Please count how many lines of the material below contain the string "kern" and give only that number.
** START OF DATA SECTION **
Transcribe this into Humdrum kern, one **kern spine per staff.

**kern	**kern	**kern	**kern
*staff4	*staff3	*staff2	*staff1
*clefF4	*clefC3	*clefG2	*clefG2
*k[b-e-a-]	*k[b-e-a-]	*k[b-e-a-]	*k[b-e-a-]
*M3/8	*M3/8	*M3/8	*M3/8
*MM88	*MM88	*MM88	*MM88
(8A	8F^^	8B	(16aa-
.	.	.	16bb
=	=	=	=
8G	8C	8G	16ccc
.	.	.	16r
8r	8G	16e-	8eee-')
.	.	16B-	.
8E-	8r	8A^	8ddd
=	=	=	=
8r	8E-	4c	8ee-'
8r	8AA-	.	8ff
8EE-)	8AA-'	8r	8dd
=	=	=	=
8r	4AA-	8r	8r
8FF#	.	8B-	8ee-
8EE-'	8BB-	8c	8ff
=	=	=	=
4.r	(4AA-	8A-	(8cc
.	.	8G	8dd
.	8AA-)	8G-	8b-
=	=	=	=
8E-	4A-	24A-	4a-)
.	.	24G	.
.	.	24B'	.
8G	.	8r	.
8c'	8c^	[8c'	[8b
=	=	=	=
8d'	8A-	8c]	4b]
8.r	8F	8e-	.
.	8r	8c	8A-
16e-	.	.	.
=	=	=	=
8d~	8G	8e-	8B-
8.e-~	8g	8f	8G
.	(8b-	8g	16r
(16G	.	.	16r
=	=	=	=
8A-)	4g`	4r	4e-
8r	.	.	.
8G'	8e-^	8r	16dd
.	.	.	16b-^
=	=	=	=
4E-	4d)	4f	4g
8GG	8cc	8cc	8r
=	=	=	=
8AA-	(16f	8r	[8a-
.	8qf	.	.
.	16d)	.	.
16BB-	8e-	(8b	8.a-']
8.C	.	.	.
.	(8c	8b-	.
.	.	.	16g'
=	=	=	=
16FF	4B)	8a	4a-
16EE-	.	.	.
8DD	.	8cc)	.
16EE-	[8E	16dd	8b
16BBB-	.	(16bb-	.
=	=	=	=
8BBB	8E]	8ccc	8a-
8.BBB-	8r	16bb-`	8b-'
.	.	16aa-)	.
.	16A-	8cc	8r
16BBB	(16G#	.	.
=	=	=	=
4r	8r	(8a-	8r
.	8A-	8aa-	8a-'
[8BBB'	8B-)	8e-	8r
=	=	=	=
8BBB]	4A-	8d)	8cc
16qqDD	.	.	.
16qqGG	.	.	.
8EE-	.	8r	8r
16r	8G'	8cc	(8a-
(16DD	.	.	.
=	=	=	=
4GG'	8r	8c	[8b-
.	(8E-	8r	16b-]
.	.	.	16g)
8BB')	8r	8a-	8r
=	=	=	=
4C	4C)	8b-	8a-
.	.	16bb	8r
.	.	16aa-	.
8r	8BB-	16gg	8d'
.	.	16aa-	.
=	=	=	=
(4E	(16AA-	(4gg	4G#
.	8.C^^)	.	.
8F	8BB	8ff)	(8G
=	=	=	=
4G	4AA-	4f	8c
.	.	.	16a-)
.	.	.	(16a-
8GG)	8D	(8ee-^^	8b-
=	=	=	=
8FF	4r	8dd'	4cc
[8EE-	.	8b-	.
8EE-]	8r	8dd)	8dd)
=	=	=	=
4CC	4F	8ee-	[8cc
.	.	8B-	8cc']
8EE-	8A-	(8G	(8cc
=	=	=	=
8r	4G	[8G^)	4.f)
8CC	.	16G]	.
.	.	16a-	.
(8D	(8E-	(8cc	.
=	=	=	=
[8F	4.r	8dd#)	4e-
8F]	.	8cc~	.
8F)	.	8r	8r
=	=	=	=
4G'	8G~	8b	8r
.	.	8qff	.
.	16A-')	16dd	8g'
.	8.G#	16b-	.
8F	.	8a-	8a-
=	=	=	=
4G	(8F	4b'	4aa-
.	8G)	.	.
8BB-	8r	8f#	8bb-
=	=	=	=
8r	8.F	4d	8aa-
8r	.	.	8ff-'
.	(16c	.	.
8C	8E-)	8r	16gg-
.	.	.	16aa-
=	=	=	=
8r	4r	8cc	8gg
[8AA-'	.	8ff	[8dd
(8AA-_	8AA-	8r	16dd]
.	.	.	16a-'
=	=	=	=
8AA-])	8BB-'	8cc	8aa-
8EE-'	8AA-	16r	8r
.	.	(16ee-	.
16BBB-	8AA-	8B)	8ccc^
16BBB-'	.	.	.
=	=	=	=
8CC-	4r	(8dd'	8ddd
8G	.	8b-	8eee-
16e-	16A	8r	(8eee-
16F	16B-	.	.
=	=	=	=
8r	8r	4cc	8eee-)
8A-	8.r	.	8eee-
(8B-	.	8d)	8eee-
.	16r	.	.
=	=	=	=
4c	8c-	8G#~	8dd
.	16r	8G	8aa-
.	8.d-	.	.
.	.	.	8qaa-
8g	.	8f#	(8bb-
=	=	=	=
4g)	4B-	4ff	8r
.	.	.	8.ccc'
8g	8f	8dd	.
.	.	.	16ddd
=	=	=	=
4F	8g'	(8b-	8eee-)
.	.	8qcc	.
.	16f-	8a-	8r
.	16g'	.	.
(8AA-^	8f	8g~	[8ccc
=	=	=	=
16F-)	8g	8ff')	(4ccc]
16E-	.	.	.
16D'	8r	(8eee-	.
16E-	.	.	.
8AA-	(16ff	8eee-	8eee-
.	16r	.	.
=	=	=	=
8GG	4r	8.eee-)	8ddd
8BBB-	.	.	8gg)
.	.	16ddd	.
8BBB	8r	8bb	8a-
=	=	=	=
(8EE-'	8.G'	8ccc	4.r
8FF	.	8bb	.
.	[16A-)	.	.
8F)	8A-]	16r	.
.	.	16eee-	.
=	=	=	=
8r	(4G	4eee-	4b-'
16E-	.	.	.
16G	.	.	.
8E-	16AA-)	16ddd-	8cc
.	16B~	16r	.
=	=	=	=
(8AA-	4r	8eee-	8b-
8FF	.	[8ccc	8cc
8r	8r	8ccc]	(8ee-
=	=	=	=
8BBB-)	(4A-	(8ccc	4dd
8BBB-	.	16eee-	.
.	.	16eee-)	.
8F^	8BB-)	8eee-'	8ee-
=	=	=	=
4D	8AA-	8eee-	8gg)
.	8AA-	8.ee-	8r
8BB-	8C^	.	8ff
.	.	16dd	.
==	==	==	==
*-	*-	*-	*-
** END OF DATA SECTION **
(THE RESULT): 2